# What is expected
Give back exactly the lines of the data below, starting with the line that has "L1: 22uH (MID, VO) -> 100uH (MID, VO)" and going on through the line that has "R10: 820 (BR_R, VO) -> 820 (BR_L, VO)".

# Available records
* * *
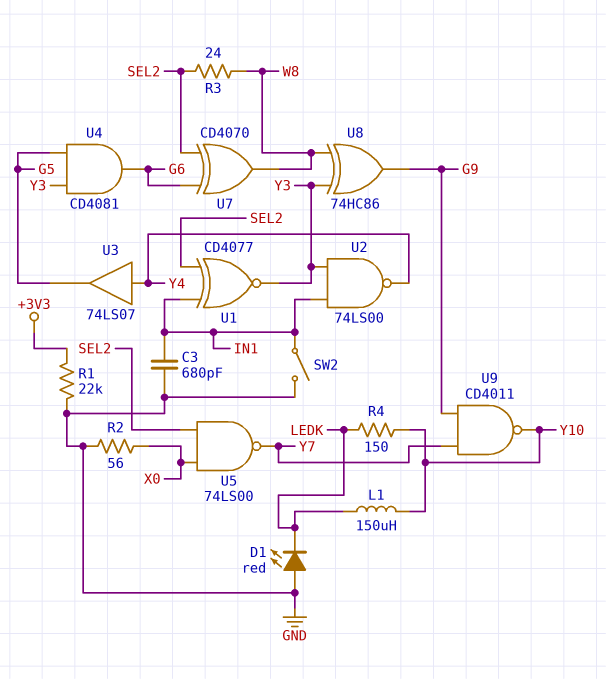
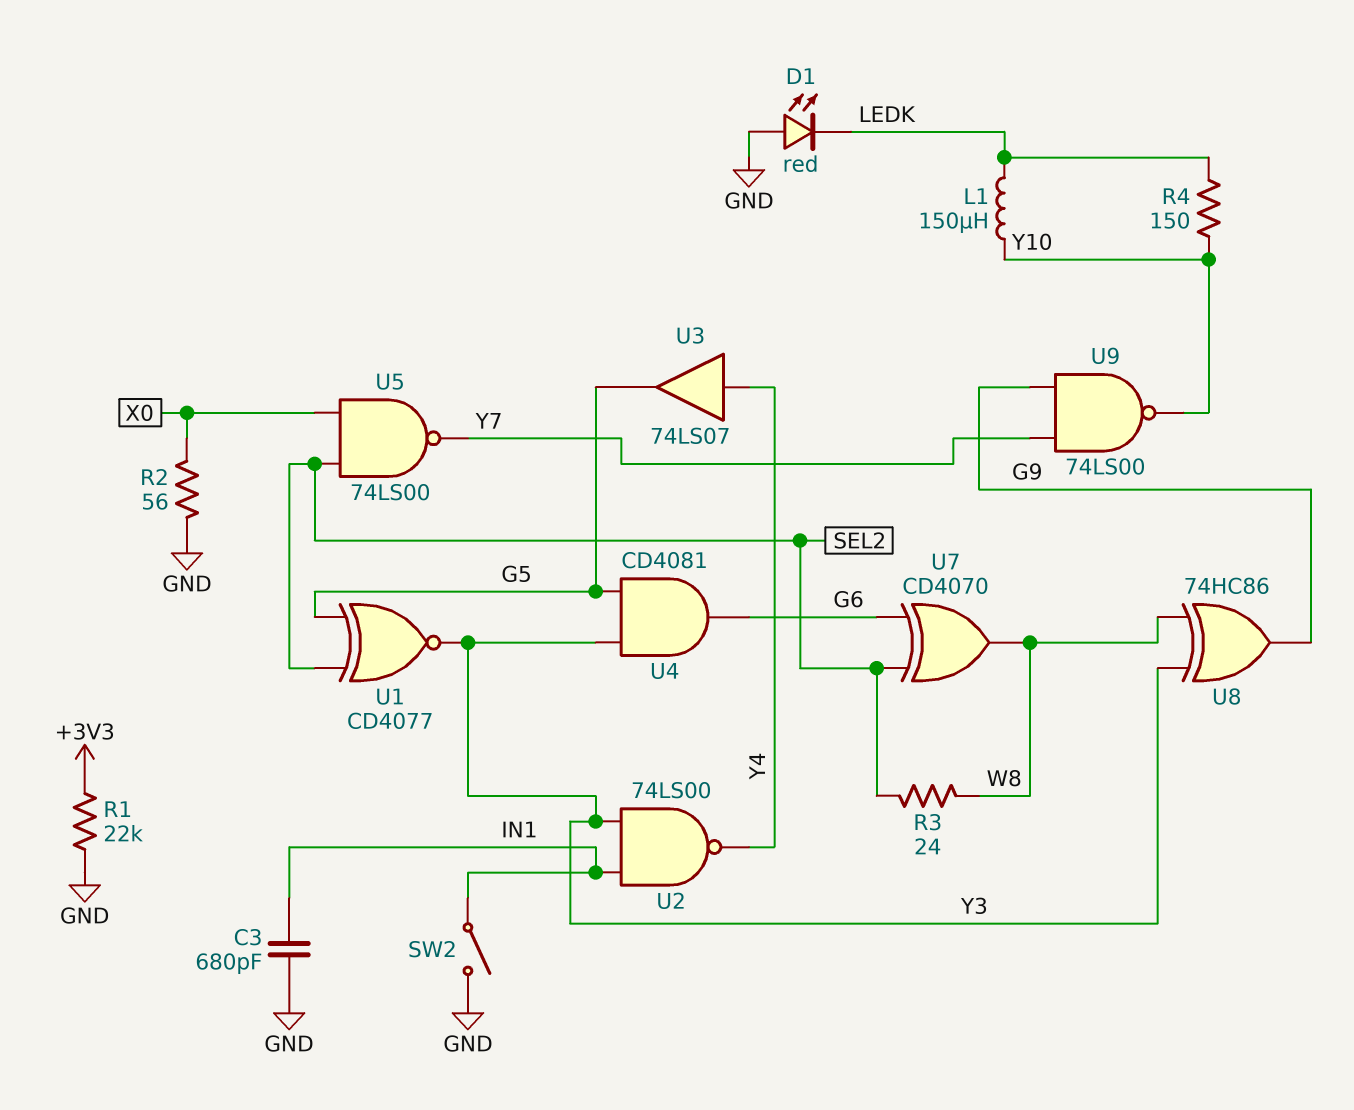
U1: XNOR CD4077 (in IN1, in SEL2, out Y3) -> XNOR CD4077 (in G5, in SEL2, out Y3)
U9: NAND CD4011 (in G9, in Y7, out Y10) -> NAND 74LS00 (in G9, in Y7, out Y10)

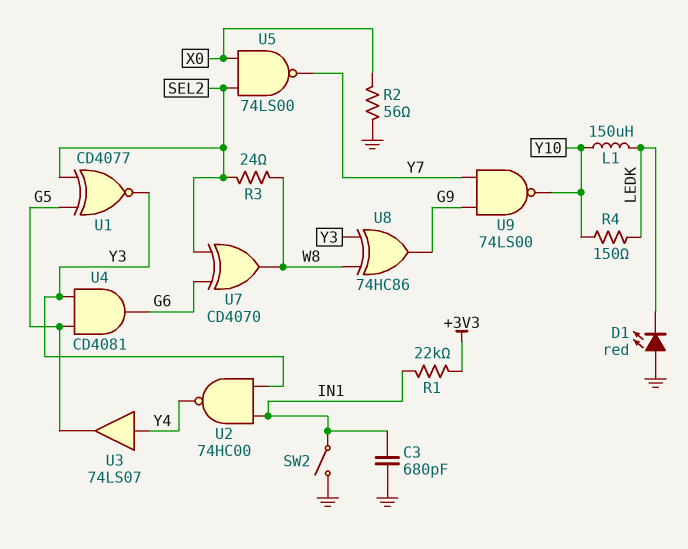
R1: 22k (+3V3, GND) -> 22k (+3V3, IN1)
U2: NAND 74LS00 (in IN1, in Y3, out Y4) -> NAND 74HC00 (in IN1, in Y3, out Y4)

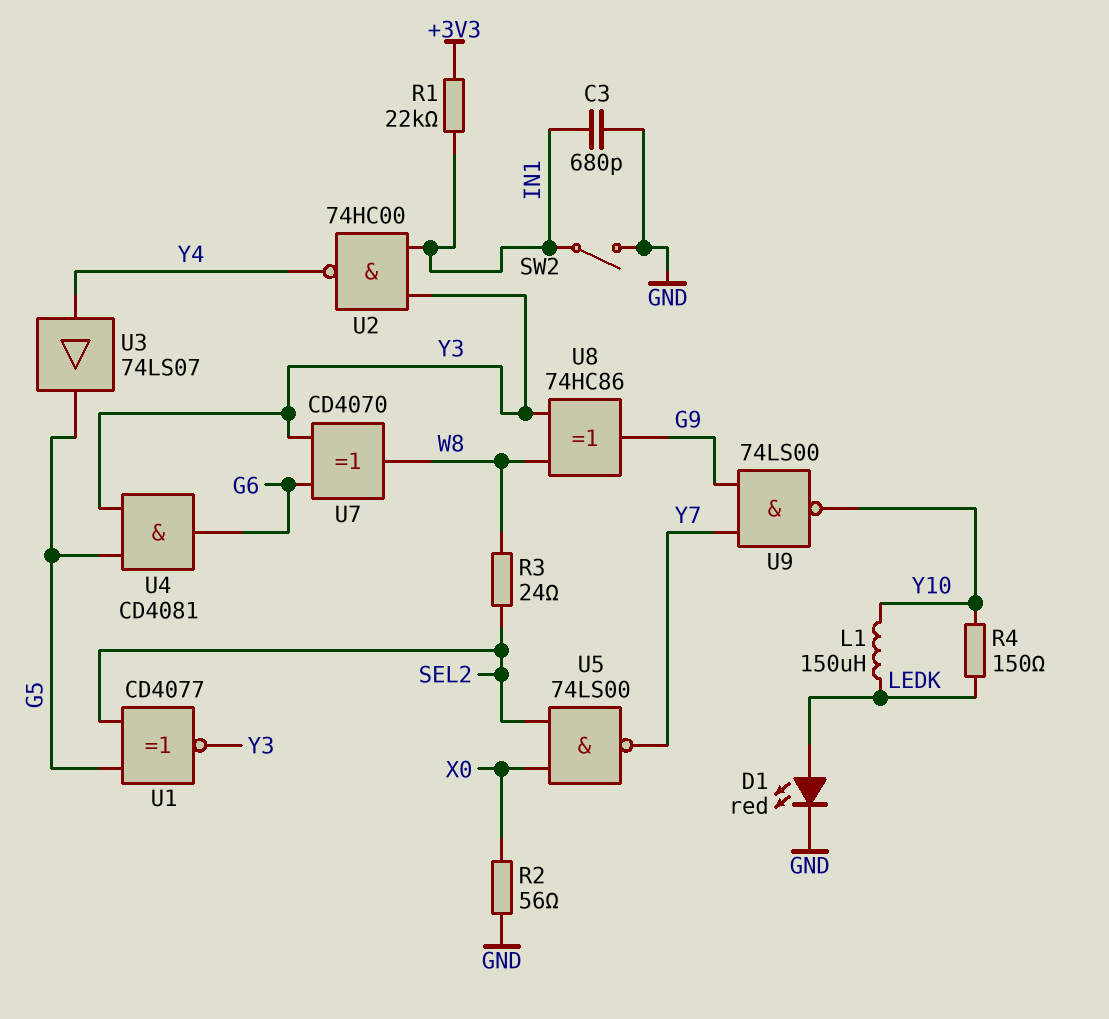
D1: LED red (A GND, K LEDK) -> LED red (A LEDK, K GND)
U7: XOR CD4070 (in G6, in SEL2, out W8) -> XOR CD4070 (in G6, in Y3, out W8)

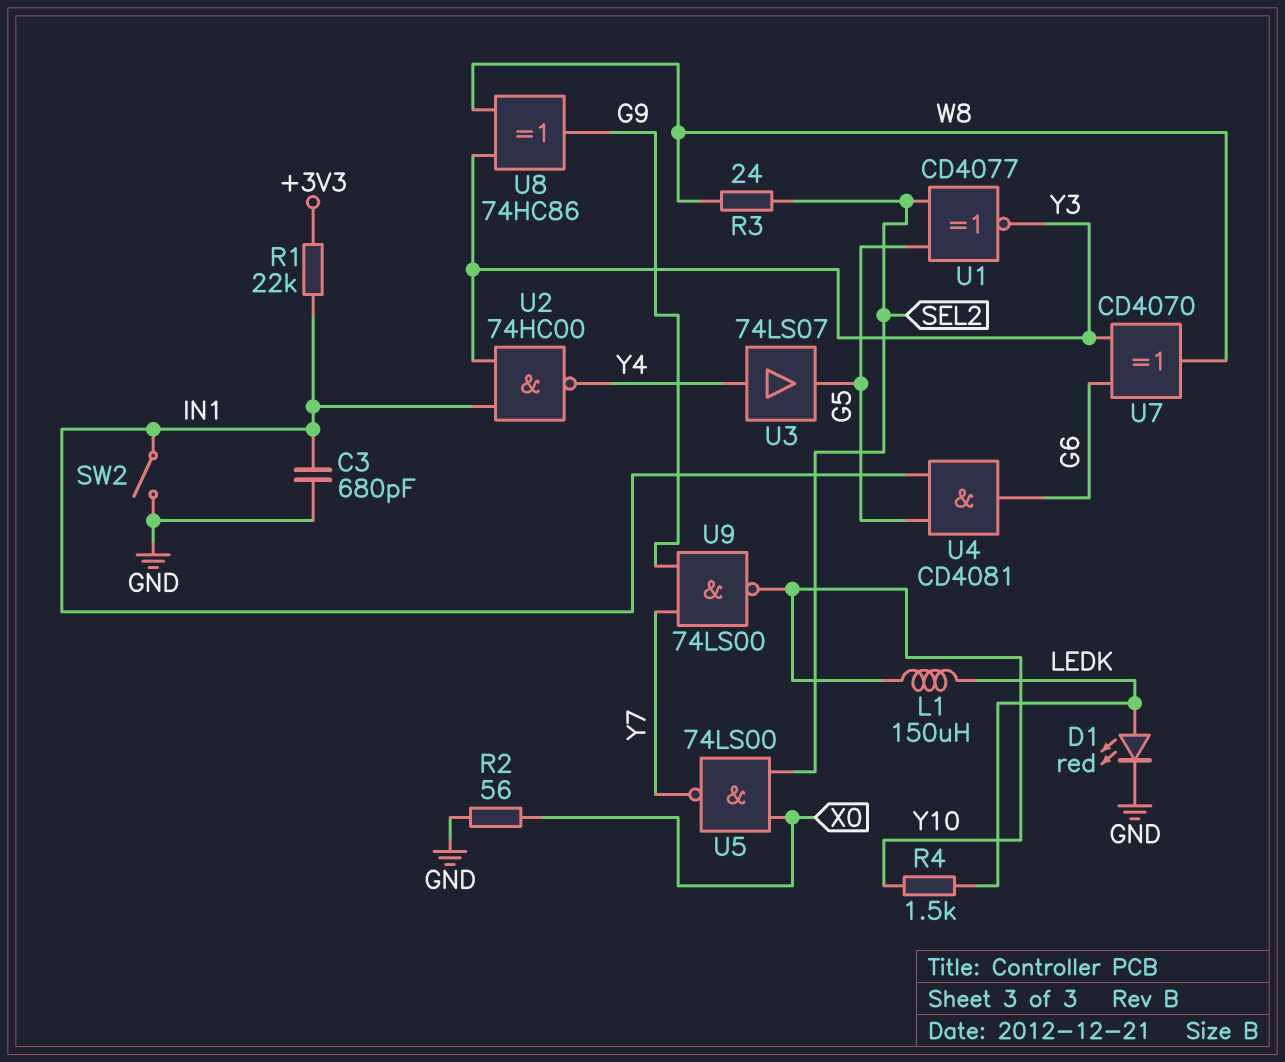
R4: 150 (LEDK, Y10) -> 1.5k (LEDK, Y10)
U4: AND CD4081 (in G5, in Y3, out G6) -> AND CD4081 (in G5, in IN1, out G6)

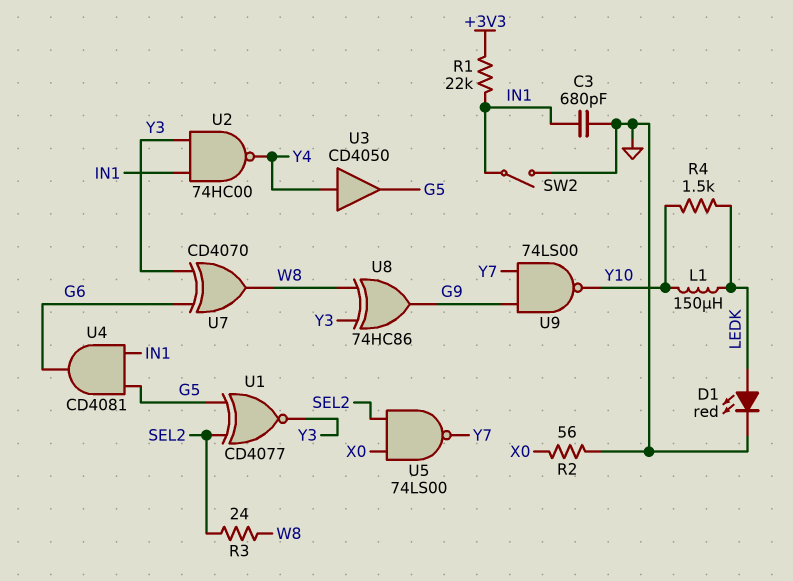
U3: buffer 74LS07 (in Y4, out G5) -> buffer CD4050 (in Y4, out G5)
* * *
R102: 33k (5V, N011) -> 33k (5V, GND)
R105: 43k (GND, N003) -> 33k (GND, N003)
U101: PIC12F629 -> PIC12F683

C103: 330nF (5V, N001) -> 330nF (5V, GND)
* * *
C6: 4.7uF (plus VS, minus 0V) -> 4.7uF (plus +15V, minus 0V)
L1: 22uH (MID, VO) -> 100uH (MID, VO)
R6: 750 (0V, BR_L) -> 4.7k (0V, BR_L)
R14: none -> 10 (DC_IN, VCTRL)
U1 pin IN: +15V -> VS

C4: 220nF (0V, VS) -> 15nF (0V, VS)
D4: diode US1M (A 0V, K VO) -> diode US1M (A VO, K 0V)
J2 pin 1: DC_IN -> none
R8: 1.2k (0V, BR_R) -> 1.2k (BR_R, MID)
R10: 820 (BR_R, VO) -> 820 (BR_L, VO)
* * *
# Answer section
L1: 22uH (MID, VO) -> 100uH (MID, VO)
R6: 750 (0V, BR_L) -> 4.7k (0V, BR_L)
R14: none -> 10 (DC_IN, VCTRL)
U1 pin IN: +15V -> VS

C4: 220nF (0V, VS) -> 15nF (0V, VS)
D4: diode US1M (A 0V, K VO) -> diode US1M (A VO, K 0V)
J2 pin 1: DC_IN -> none
R8: 1.2k (0V, BR_R) -> 1.2k (BR_R, MID)
R10: 820 (BR_R, VO) -> 820 (BR_L, VO)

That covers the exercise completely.